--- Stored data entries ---
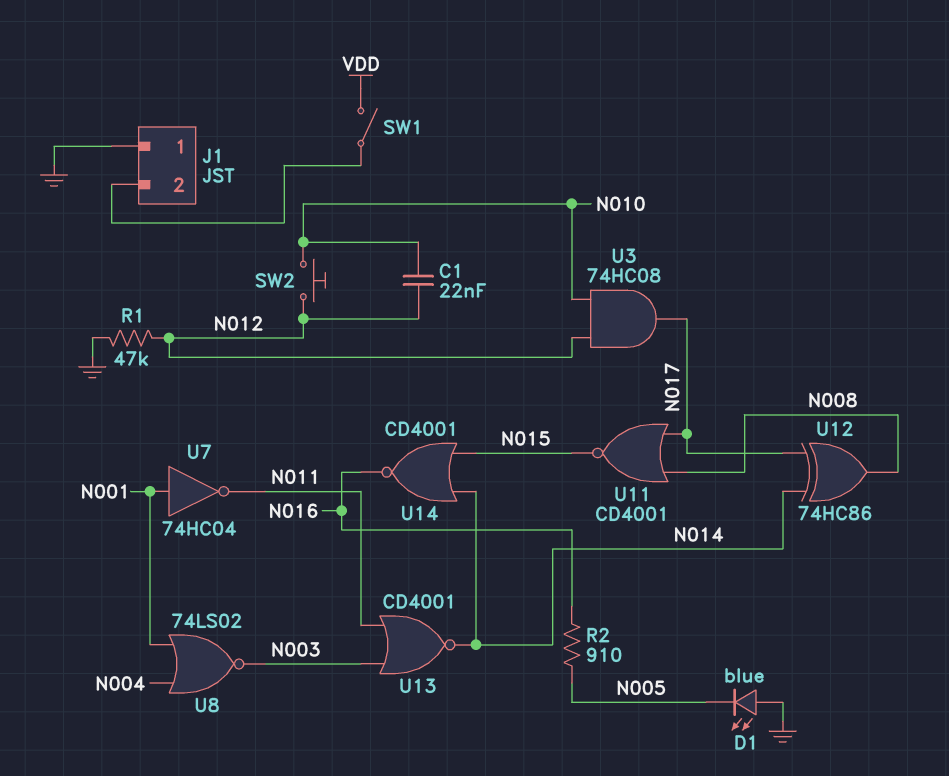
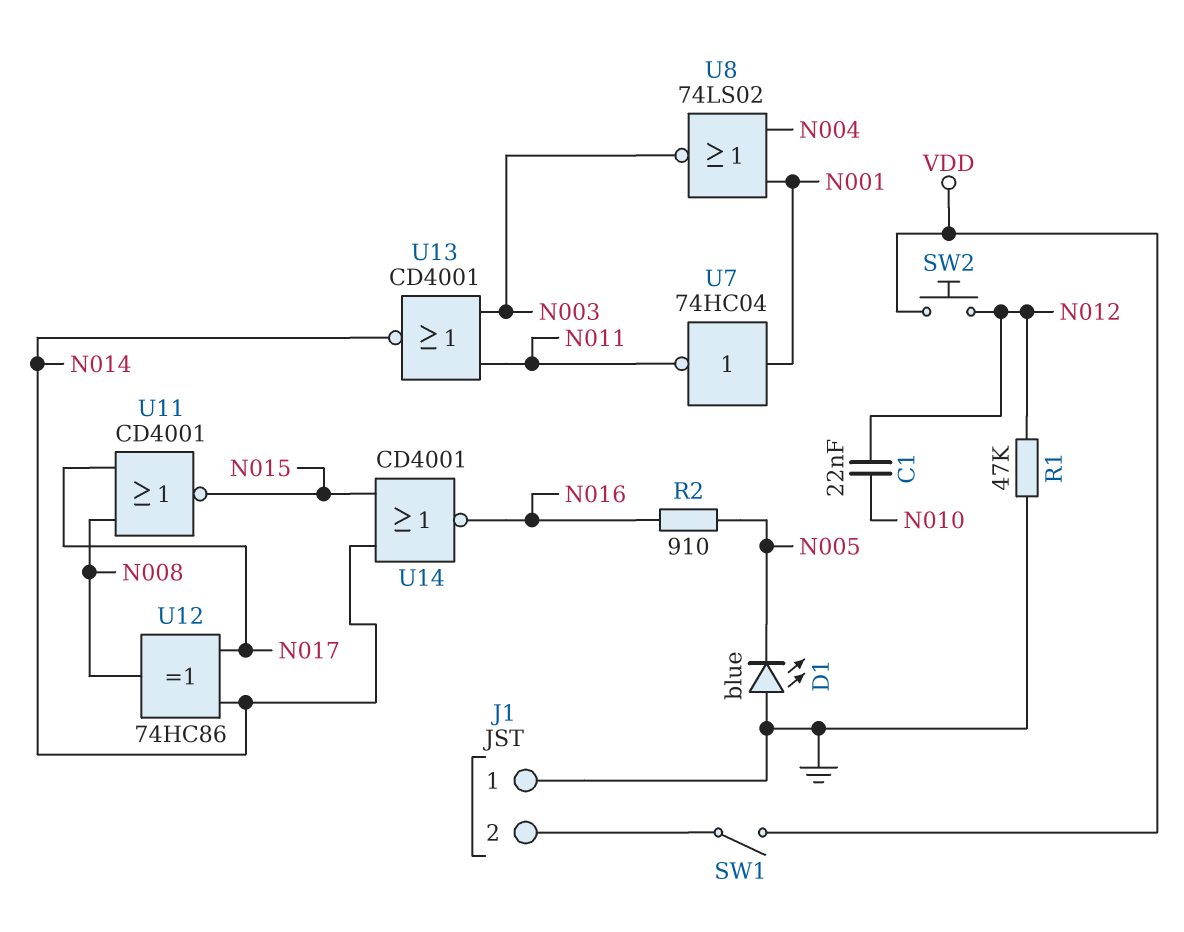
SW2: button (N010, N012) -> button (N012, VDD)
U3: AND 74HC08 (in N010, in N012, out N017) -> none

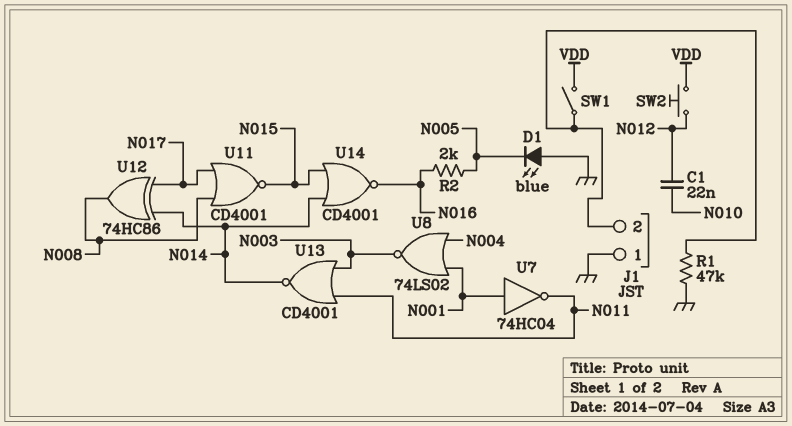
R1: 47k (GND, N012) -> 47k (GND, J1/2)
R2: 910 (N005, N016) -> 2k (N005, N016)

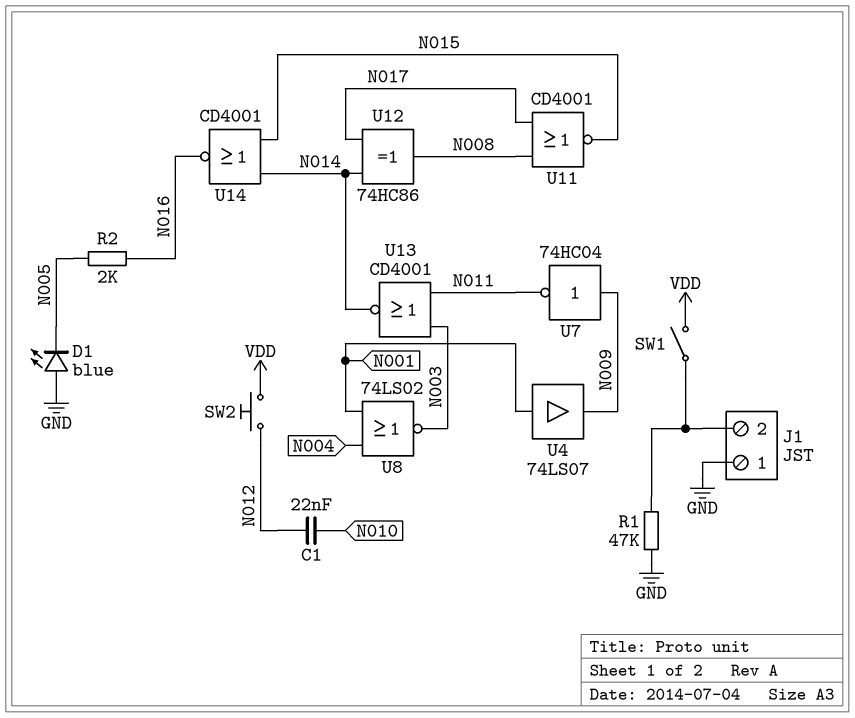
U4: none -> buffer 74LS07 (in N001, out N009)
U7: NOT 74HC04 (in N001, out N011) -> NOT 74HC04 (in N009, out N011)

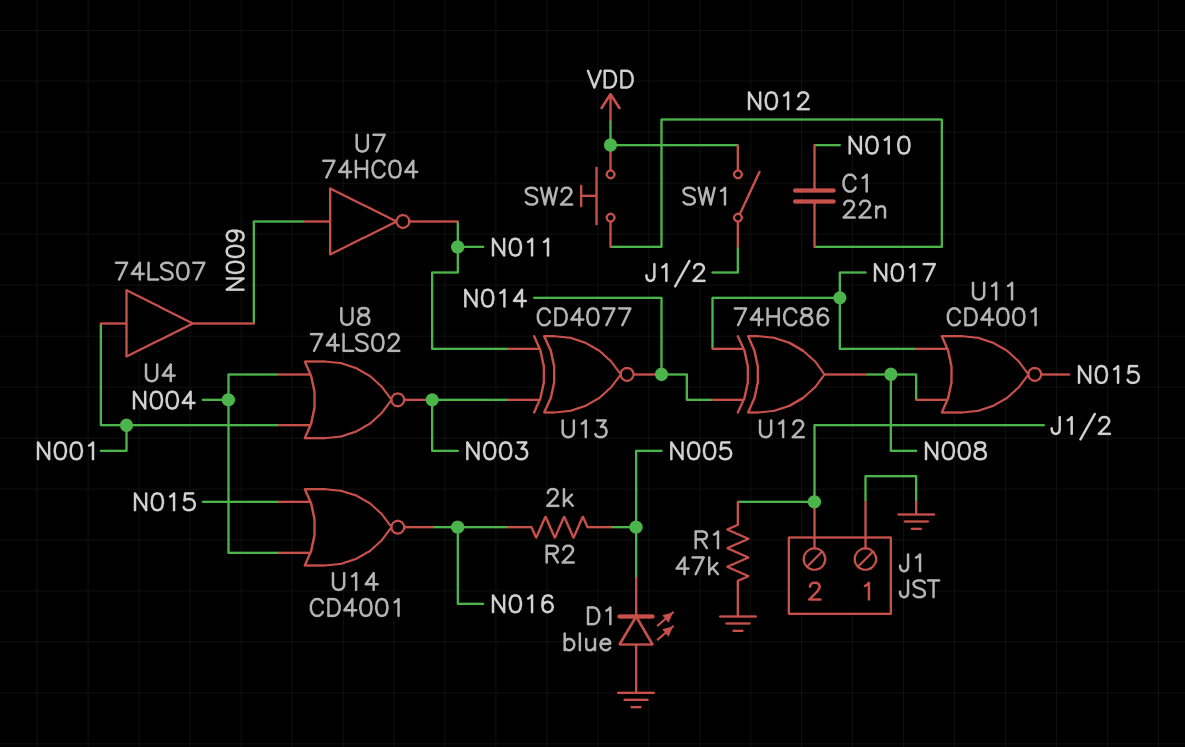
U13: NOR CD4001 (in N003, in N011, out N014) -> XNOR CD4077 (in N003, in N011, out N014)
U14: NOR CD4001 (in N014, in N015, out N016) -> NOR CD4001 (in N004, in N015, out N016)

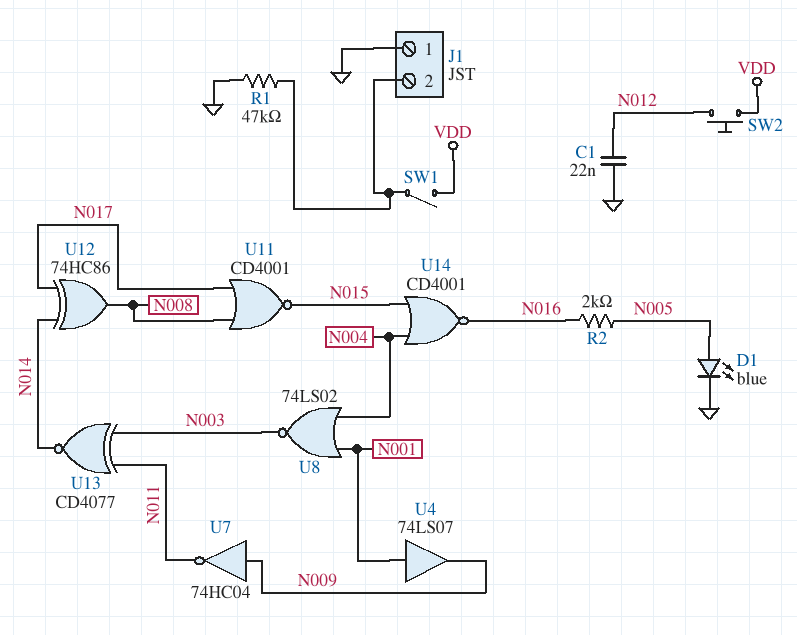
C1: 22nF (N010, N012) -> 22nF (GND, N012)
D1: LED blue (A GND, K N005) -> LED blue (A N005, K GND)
* * *
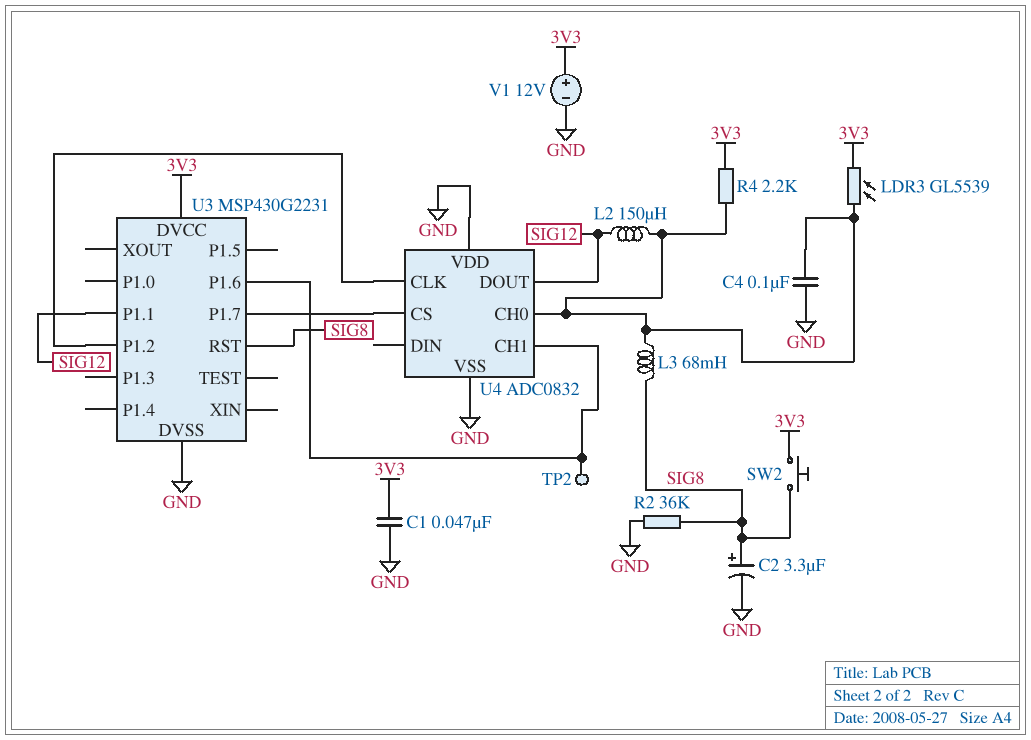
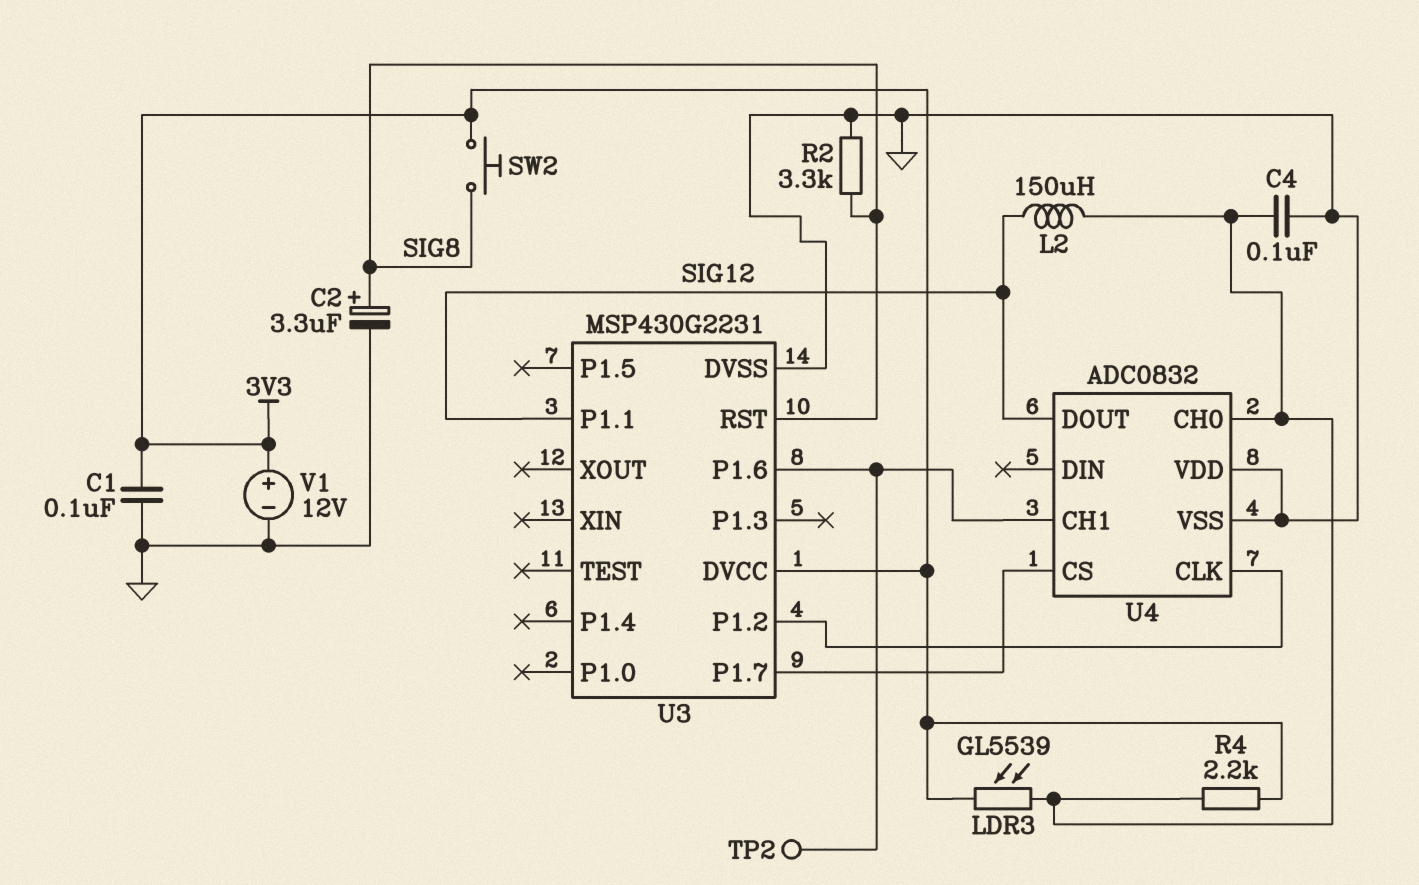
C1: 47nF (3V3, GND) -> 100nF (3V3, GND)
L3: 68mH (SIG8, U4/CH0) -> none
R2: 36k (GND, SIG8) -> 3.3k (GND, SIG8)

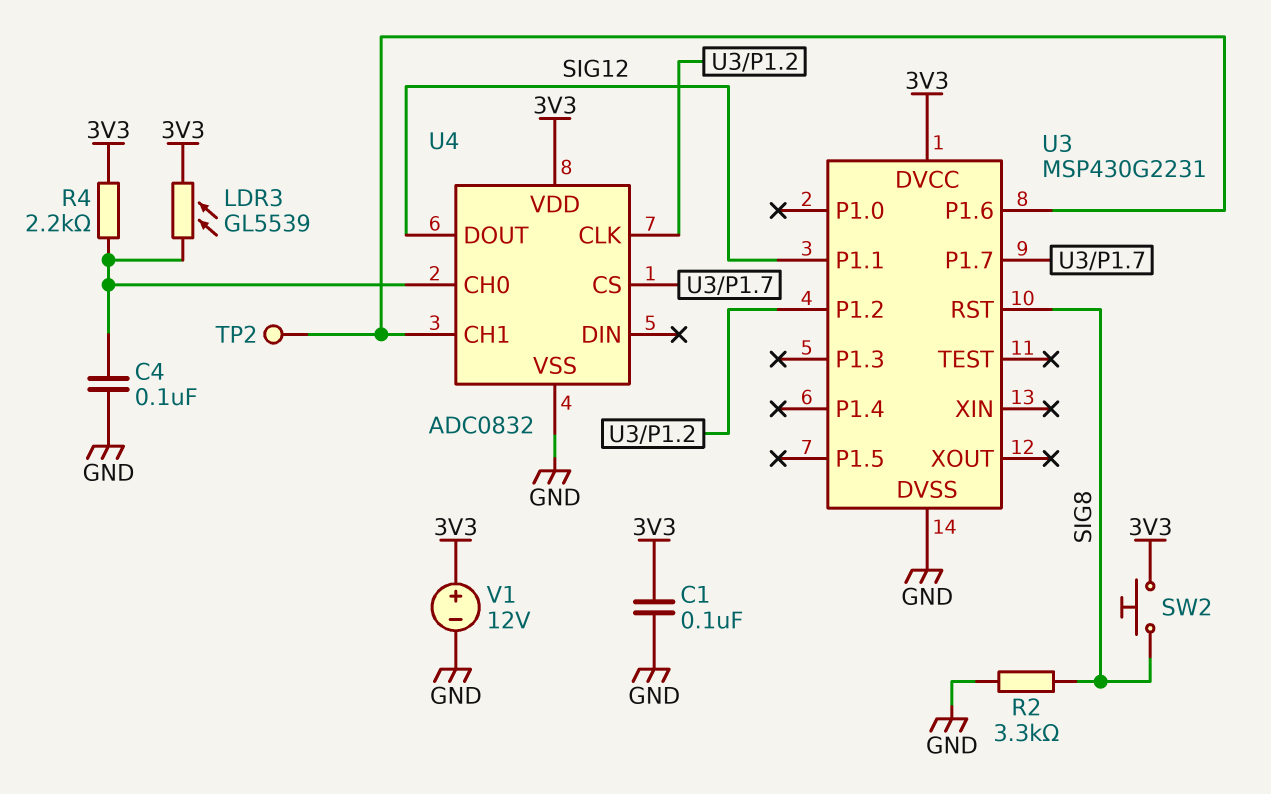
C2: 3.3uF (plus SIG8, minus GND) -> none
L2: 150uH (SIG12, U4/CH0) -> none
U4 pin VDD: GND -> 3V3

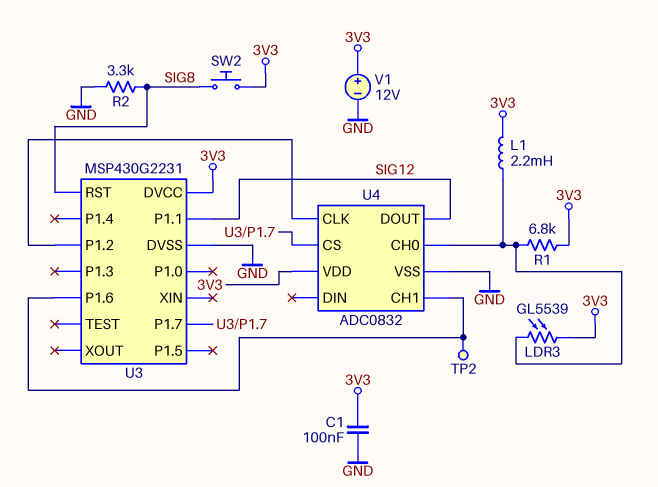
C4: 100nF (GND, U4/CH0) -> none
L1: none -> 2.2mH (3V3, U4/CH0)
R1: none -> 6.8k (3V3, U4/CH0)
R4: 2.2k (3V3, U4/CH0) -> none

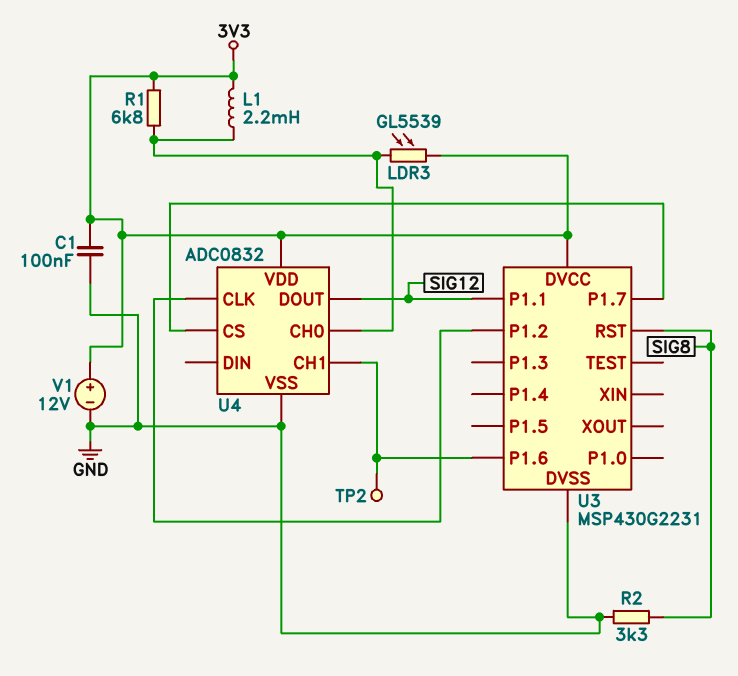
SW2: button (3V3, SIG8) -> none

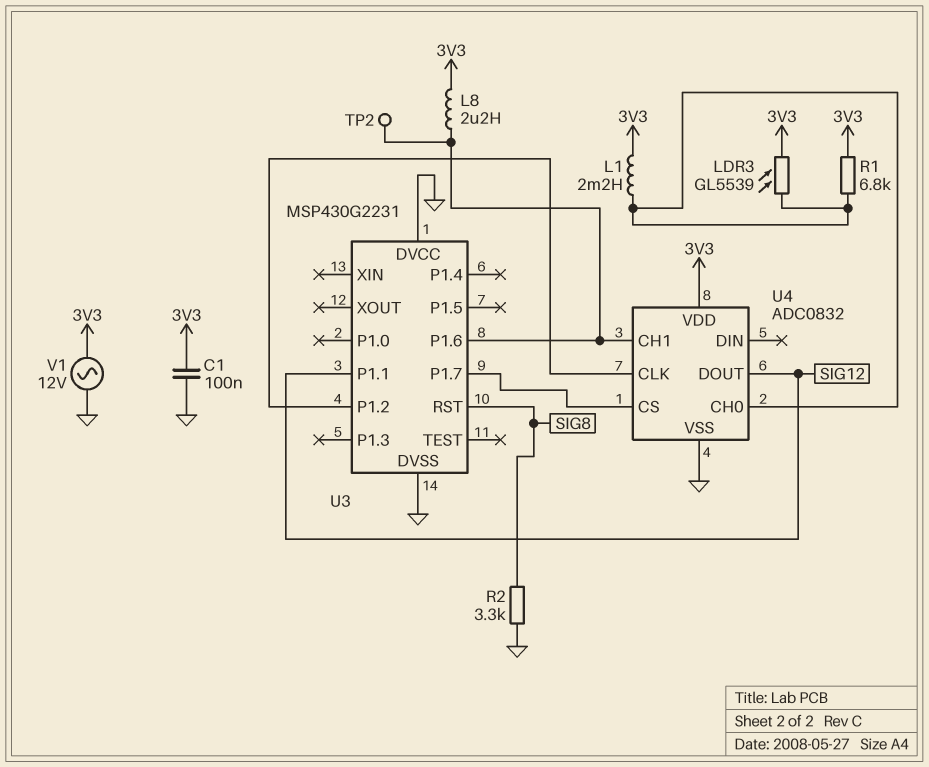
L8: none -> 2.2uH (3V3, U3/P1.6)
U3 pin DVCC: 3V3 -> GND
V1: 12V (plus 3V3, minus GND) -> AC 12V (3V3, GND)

--- Task ---
Return word for word the lines above from the line with "U3 pin DVCC: 3V3 -> GND" to the line with "V1: 12V (plus", including both and leaving out all others.

--- Task result ---
U3 pin DVCC: 3V3 -> GND
V1: 12V (plus 3V3, minus GND) -> AC 12V (3V3, GND)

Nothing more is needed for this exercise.